### Task data
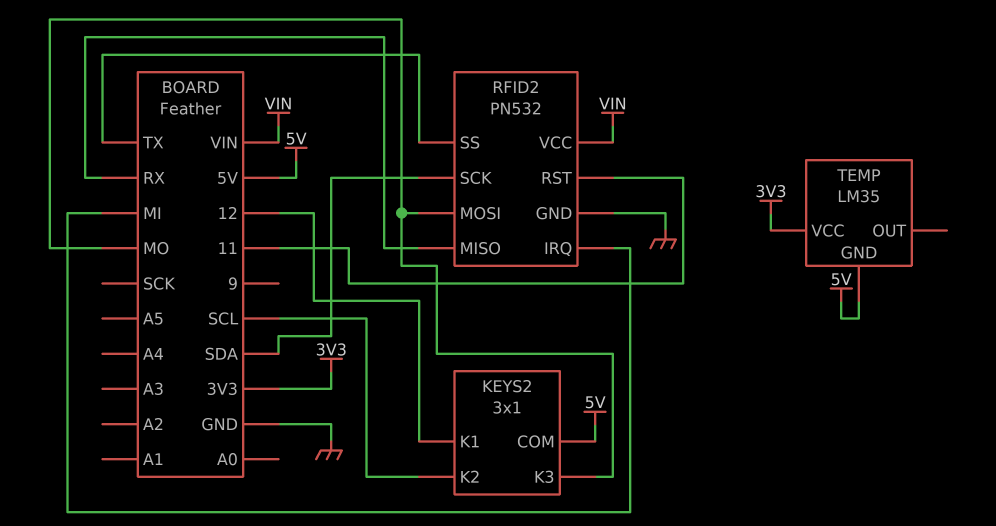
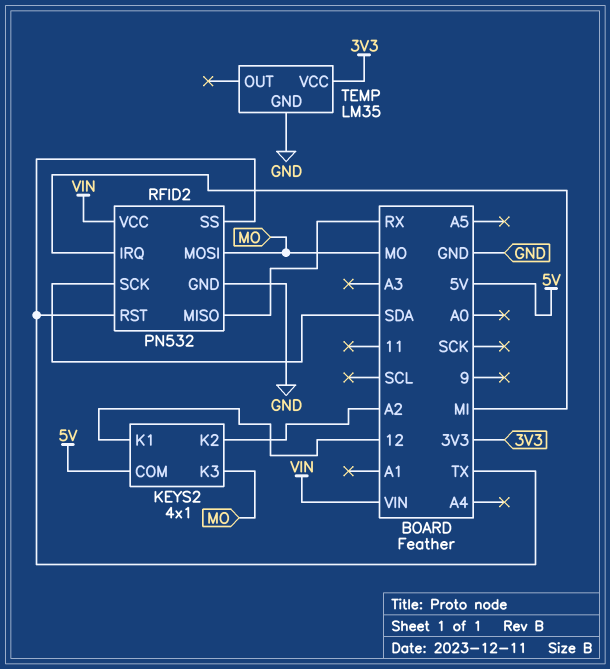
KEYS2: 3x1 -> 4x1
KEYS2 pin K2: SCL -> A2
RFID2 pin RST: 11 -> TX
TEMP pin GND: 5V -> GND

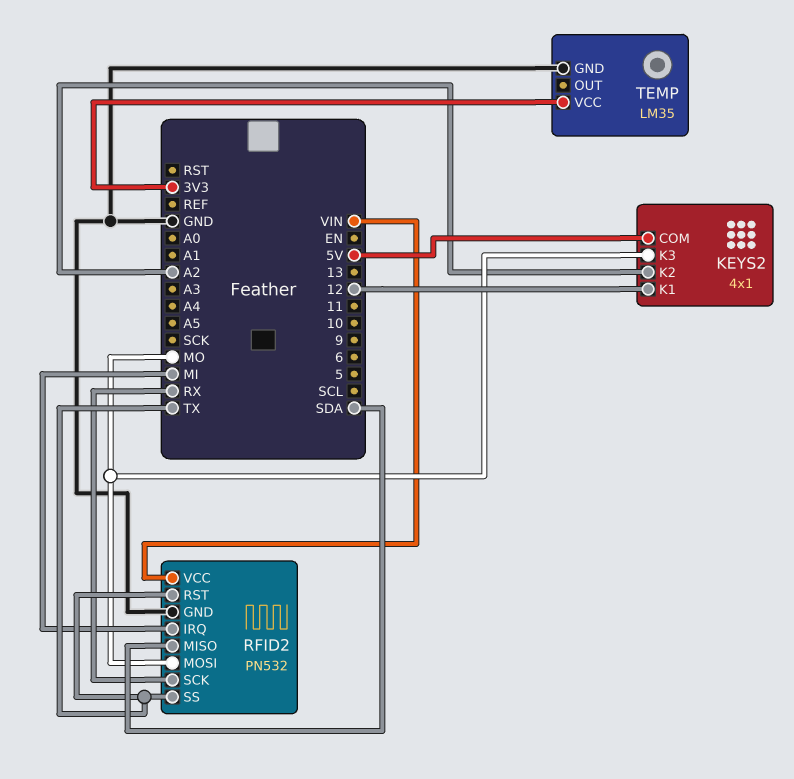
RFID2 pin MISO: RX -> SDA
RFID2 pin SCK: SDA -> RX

### Exercise objective
Once you find the line that contains "RFID2 pin RST: 11 -> TX", reproduce it and every line after it through the end of the entries above, exactly as written, with no pictures.

### Exercise answer
RFID2 pin RST: 11 -> TX
TEMP pin GND: 5V -> GND

RFID2 pin MISO: RX -> SDA
RFID2 pin SCK: SDA -> RX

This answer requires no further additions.